Task brief
Write out word for word the lines from the one holding "R210: 56k (GND, SIG12) -> none" through the end of the data, and only those lines. Pictures stay out.

Information
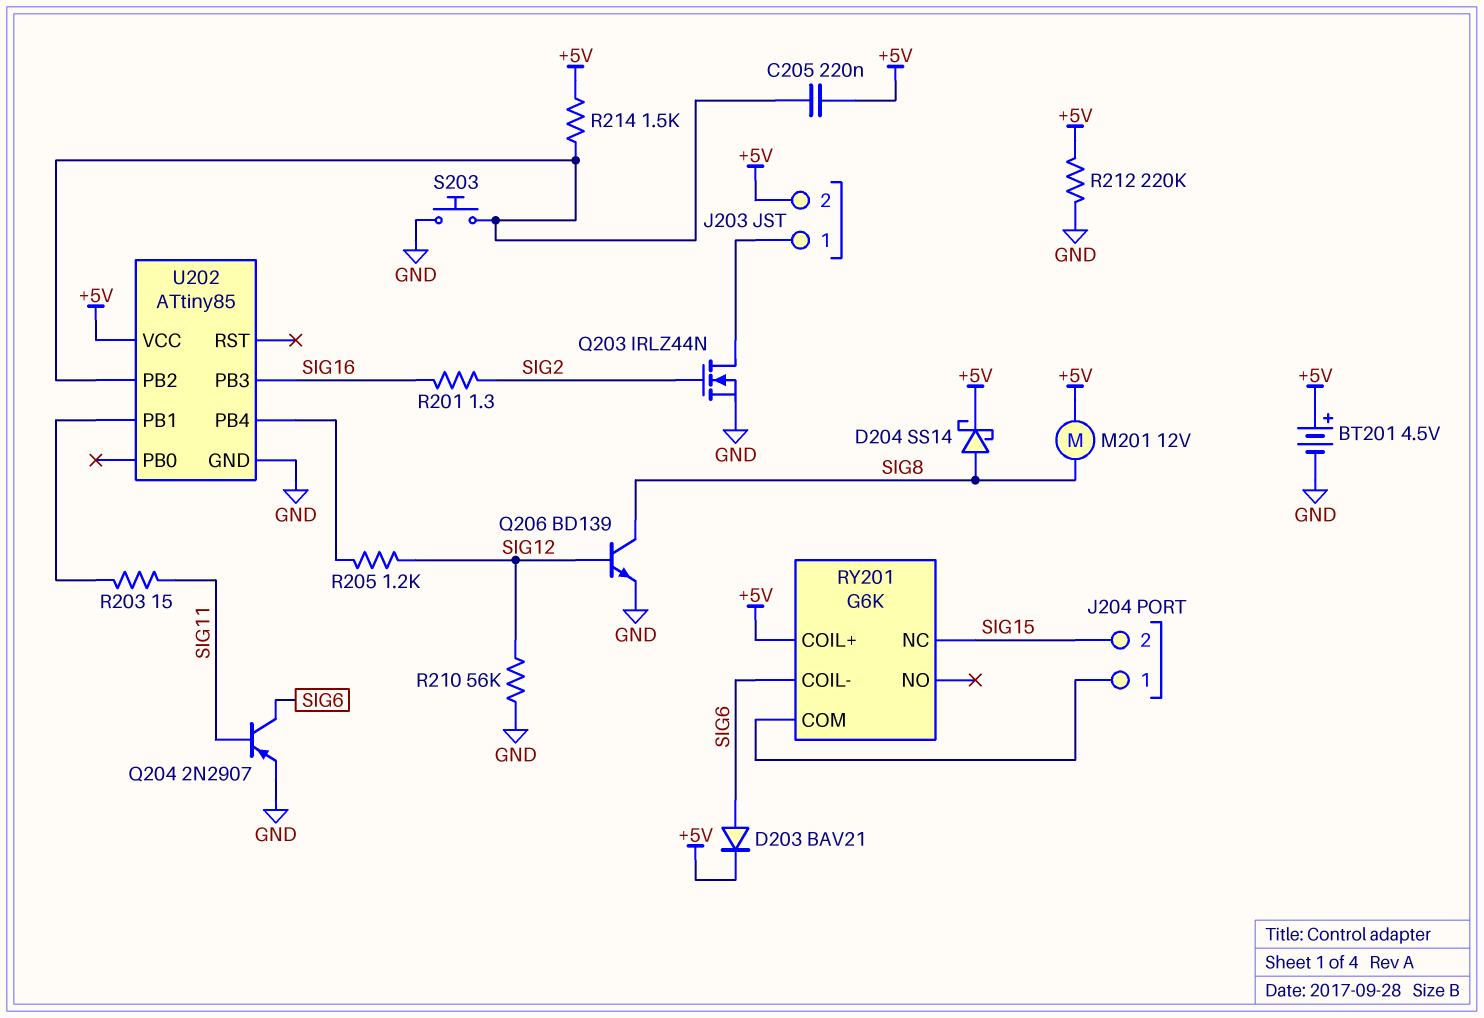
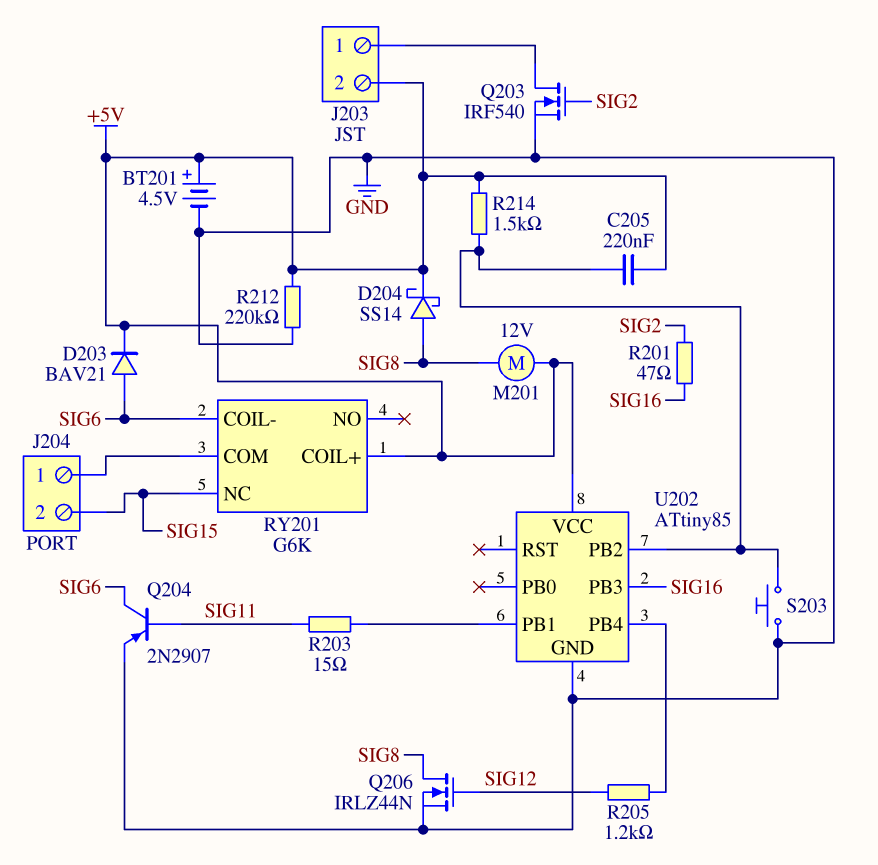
Q203: NMOS IRLZ44N (G SIG2, D J203/1, S GND) -> NMOS IRF540 (G SIG2, D J203/1, S GND)
Q206: NPN BD139 (B SIG12, C SIG8, E GND) -> NMOS IRLZ44N (G SIG12, D SIG8, S GND)
R201: 1.3 (SIG2, SIG16) -> 47 (SIG2, SIG16)
R210: 56k (GND, SIG12) -> none

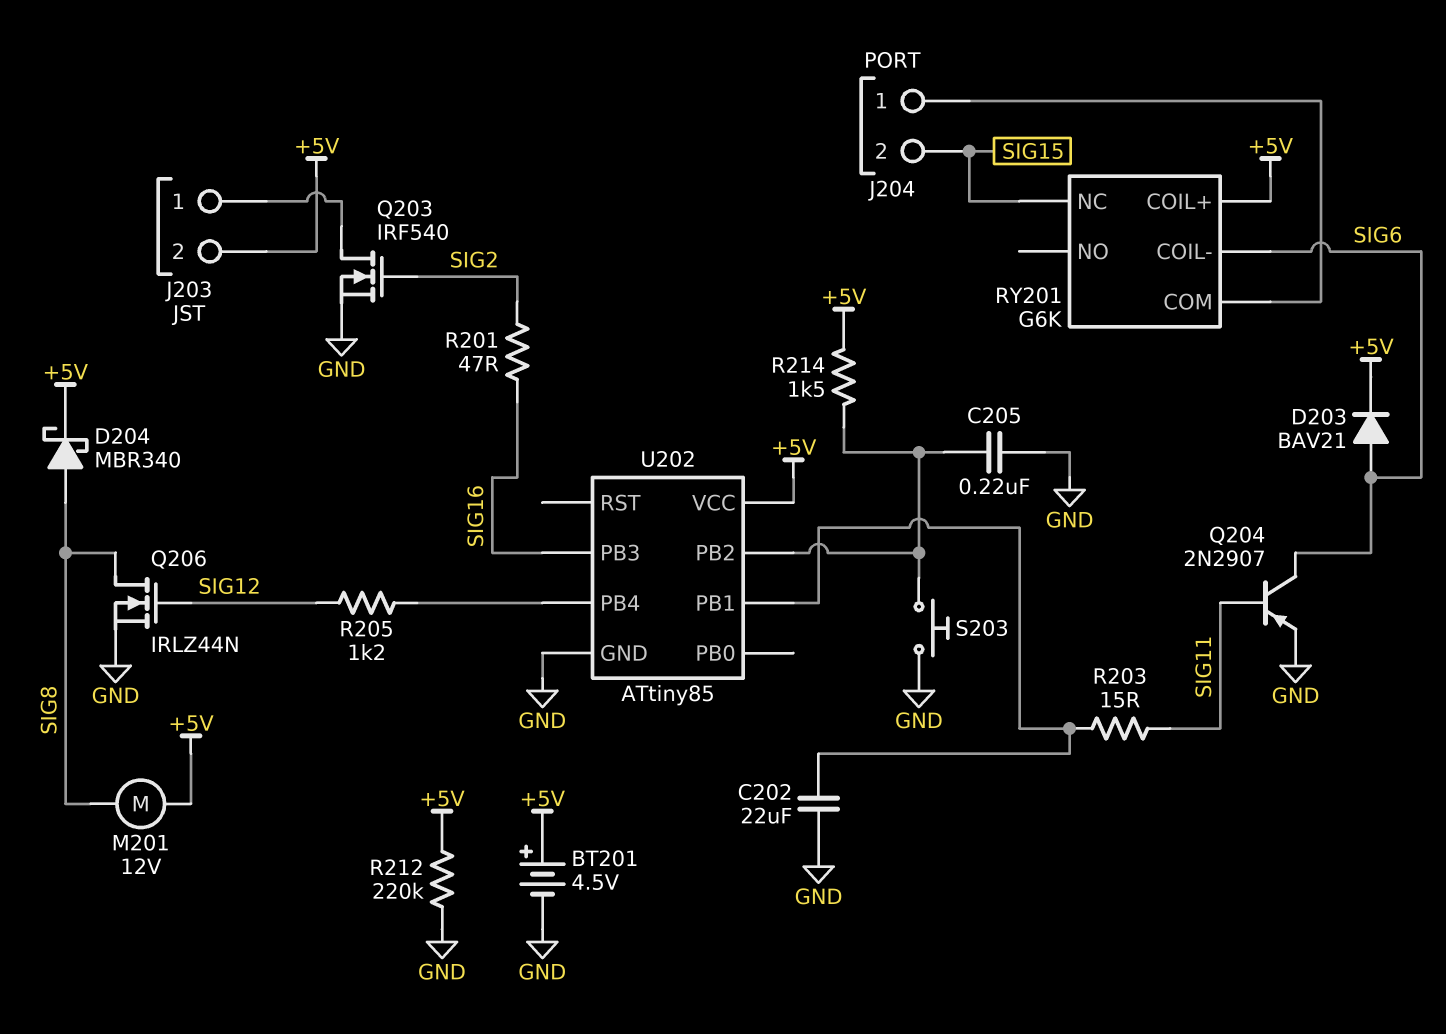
C202: none -> 22uF (GND, U202/PB1)
C205: 220nF (+5V, U202/PB2) -> 220nF (GND, U202/PB2)
D204: schottky SS14 (A SIG8, K +5V) -> schottky MBR340 (A SIG8, K +5V)

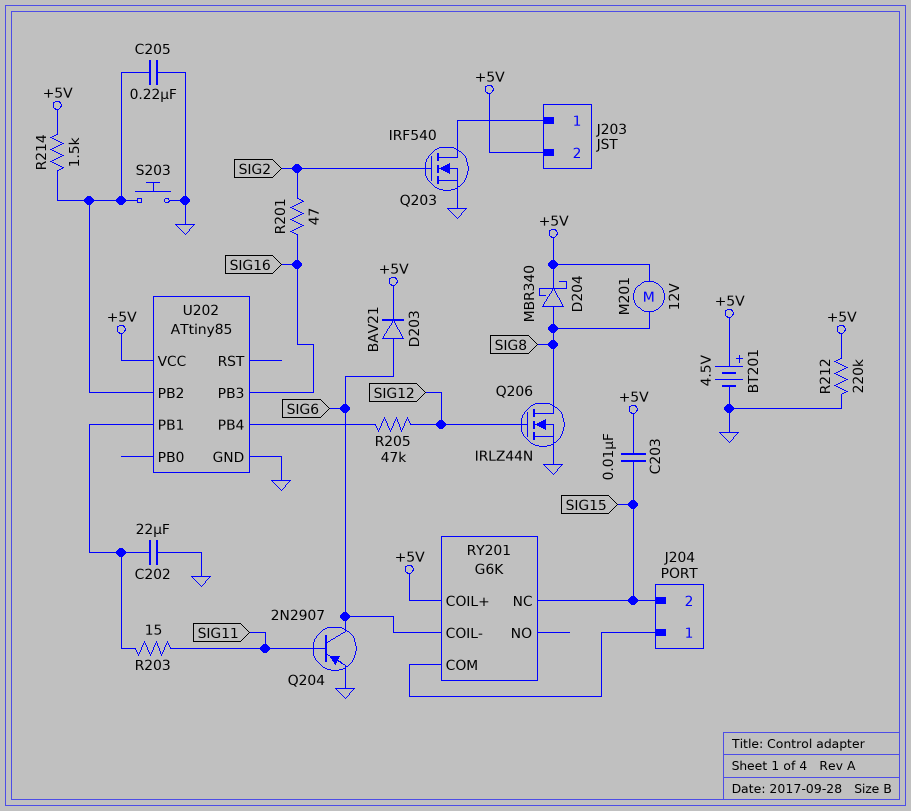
C203: none -> 10nF (+5V, SIG15)
R205: 1.2k (SIG12, U202/PB4) -> 47k (SIG12, U202/PB4)

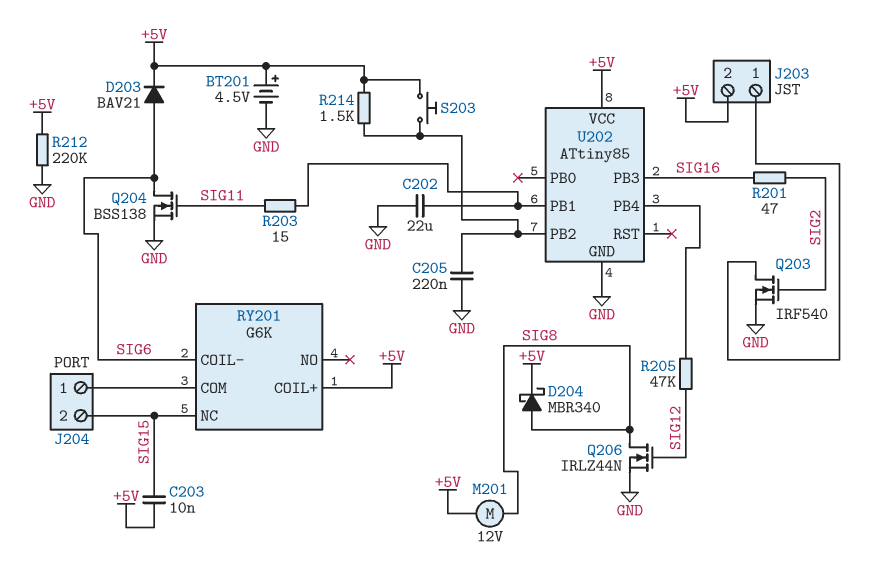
Q204: PNP 2N2907 (B SIG11, C SIG6, E GND) -> NMOS BSS138 (G SIG11, D SIG6, S GND)
S203: button (GND, U202/PB2) -> button (+5V, U202/PB2)

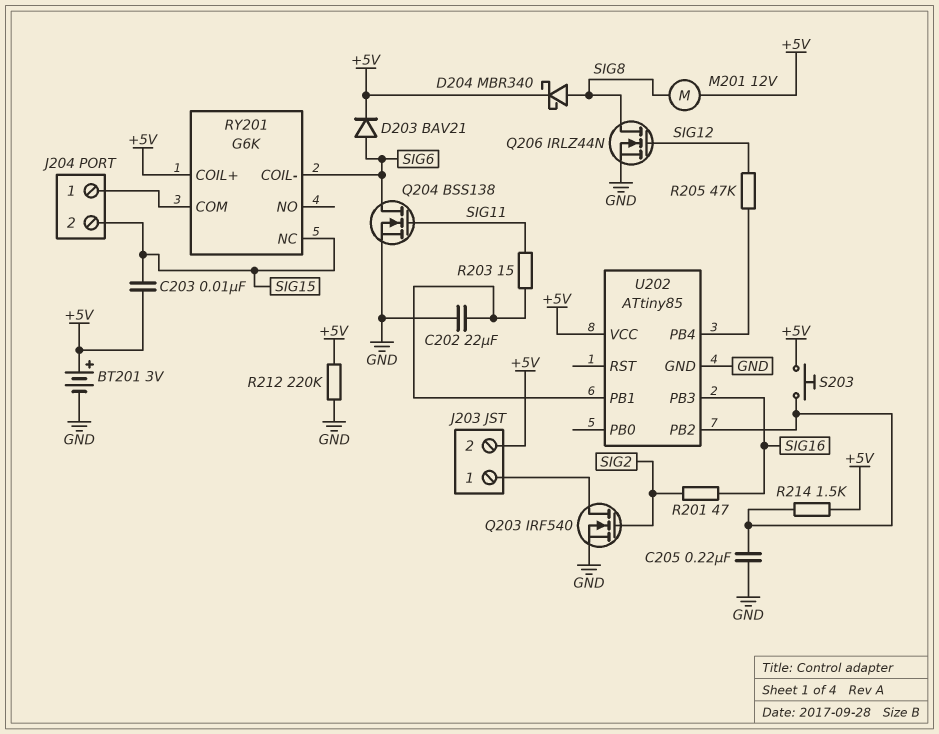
BT201: 4.5V (plus +5V, minus GND) -> 3V (plus +5V, minus GND)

Reply
R210: 56k (GND, SIG12) -> none

C202: none -> 22uF (GND, U202/PB1)
C205: 220nF (+5V, U202/PB2) -> 220nF (GND, U202/PB2)
D204: schottky SS14 (A SIG8, K +5V) -> schottky MBR340 (A SIG8, K +5V)

C203: none -> 10nF (+5V, SIG15)
R205: 1.2k (SIG12, U202/PB4) -> 47k (SIG12, U202/PB4)

Q204: PNP 2N2907 (B SIG11, C SIG6, E GND) -> NMOS BSS138 (G SIG11, D SIG6, S GND)
S203: button (GND, U202/PB2) -> button (+5V, U202/PB2)

BT201: 4.5V (plus +5V, minus GND) -> 3V (plus +5V, minus GND)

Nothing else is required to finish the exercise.